The problem: Exclude all pictures, then copy each of the records exactly as written.

(Records Opens)

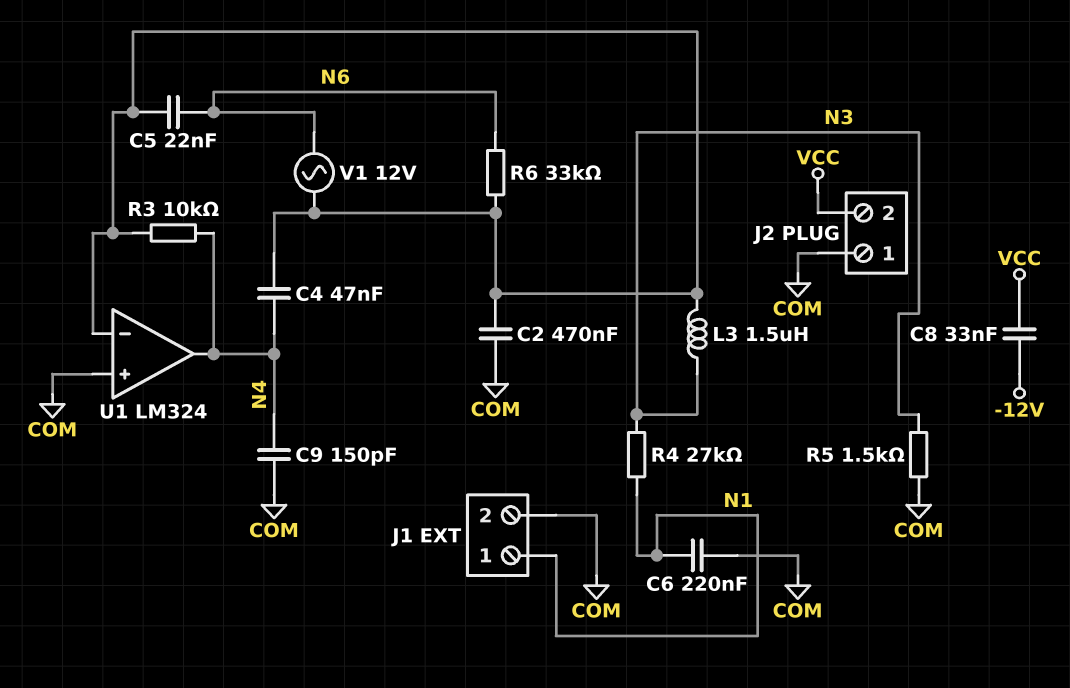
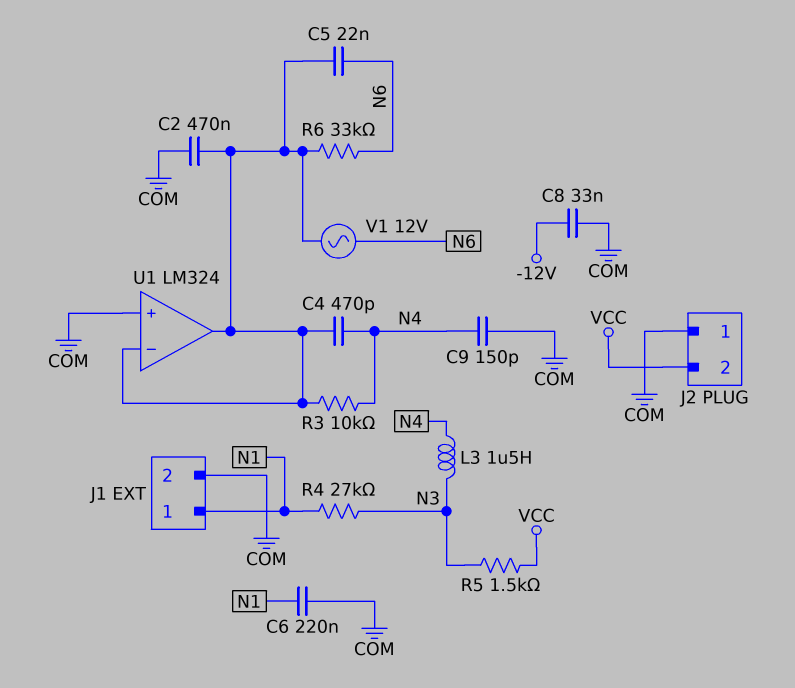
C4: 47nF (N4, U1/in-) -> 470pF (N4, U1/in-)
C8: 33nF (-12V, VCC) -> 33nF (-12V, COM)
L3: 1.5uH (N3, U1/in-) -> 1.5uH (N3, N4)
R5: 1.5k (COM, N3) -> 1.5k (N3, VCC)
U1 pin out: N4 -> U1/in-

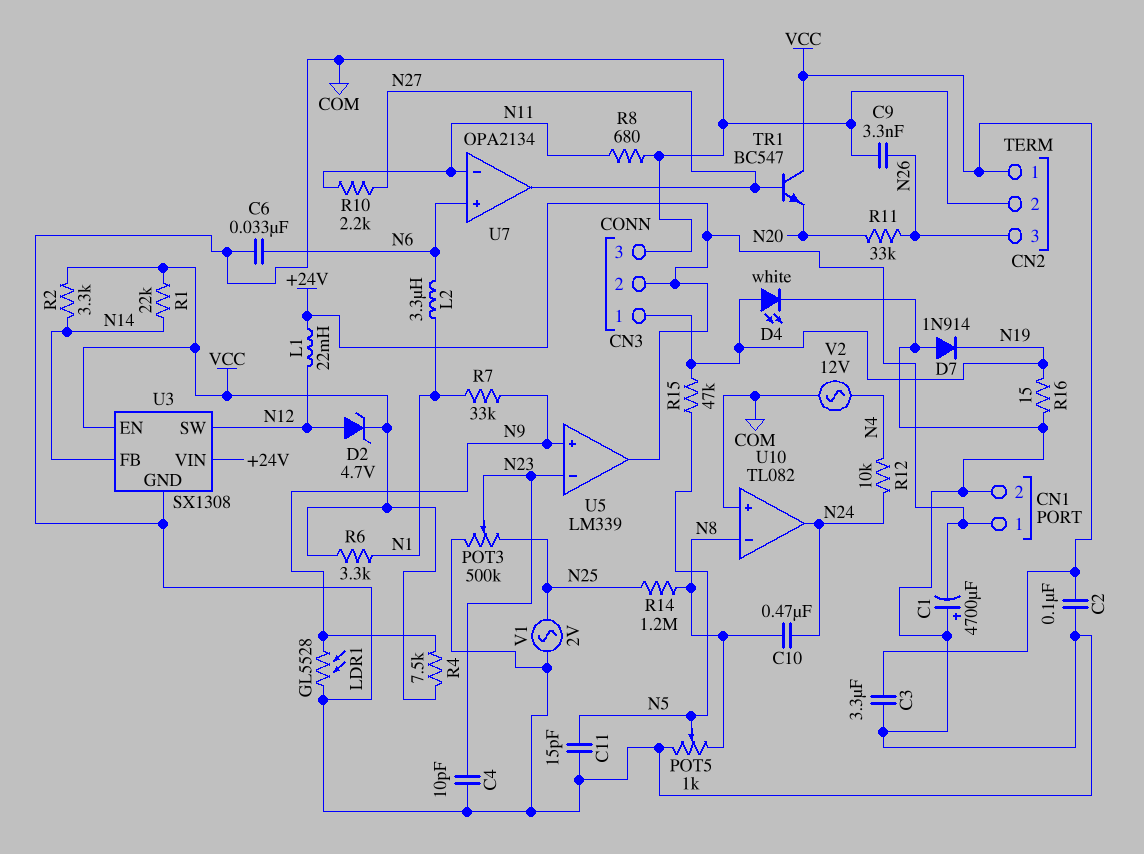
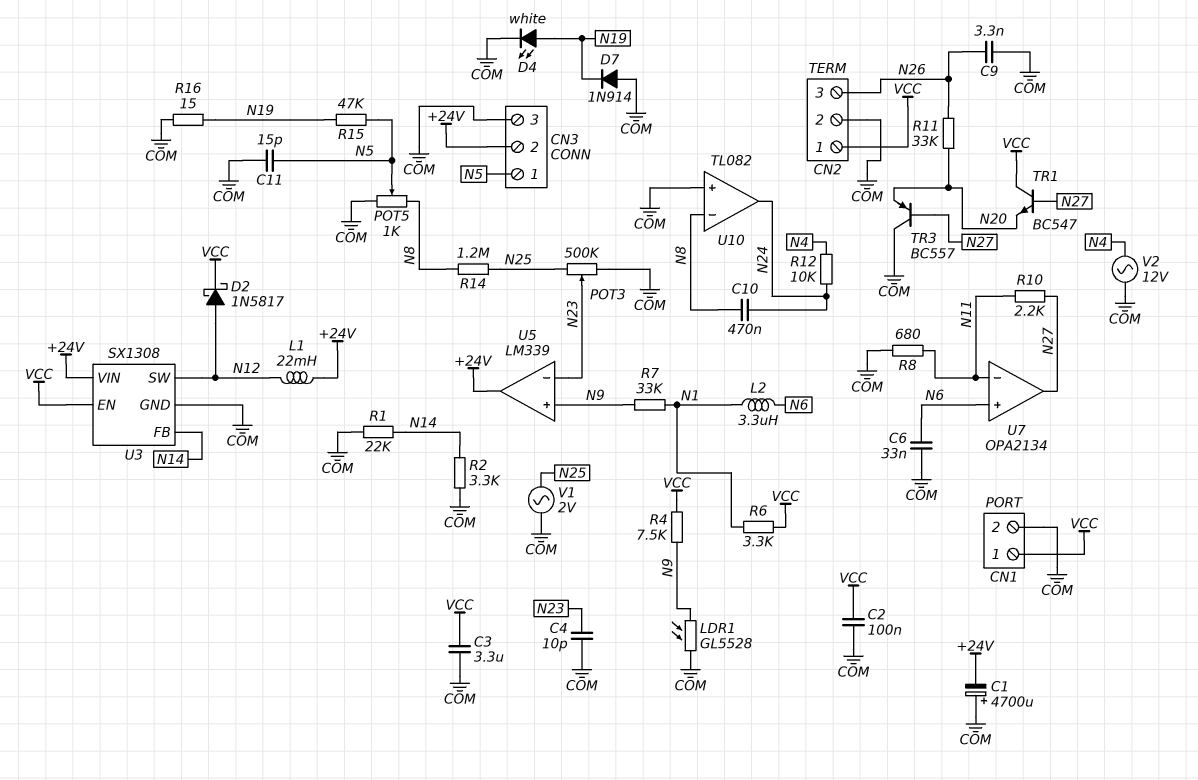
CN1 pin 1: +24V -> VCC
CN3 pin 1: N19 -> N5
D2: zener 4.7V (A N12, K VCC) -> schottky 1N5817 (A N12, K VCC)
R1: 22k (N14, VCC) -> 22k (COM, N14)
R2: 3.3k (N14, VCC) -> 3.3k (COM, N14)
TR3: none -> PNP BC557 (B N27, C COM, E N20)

(Records Closes)

Result of this task:
C4: 47nF (N4, U1/in-) -> 470pF (N4, U1/in-)
C8: 33nF (-12V, VCC) -> 33nF (-12V, COM)
L3: 1.5uH (N3, U1/in-) -> 1.5uH (N3, N4)
R5: 1.5k (COM, N3) -> 1.5k (N3, VCC)
U1 pin out: N4 -> U1/in-

CN1 pin 1: +24V -> VCC
CN3 pin 1: N19 -> N5
D2: zener 4.7V (A N12, K VCC) -> schottky 1N5817 (A N12, K VCC)
R1: 22k (N14, VCC) -> 22k (COM, N14)
R2: 3.3k (N14, VCC) -> 3.3k (COM, N14)
TR3: none -> PNP BC557 (B N27, C COM, E N20)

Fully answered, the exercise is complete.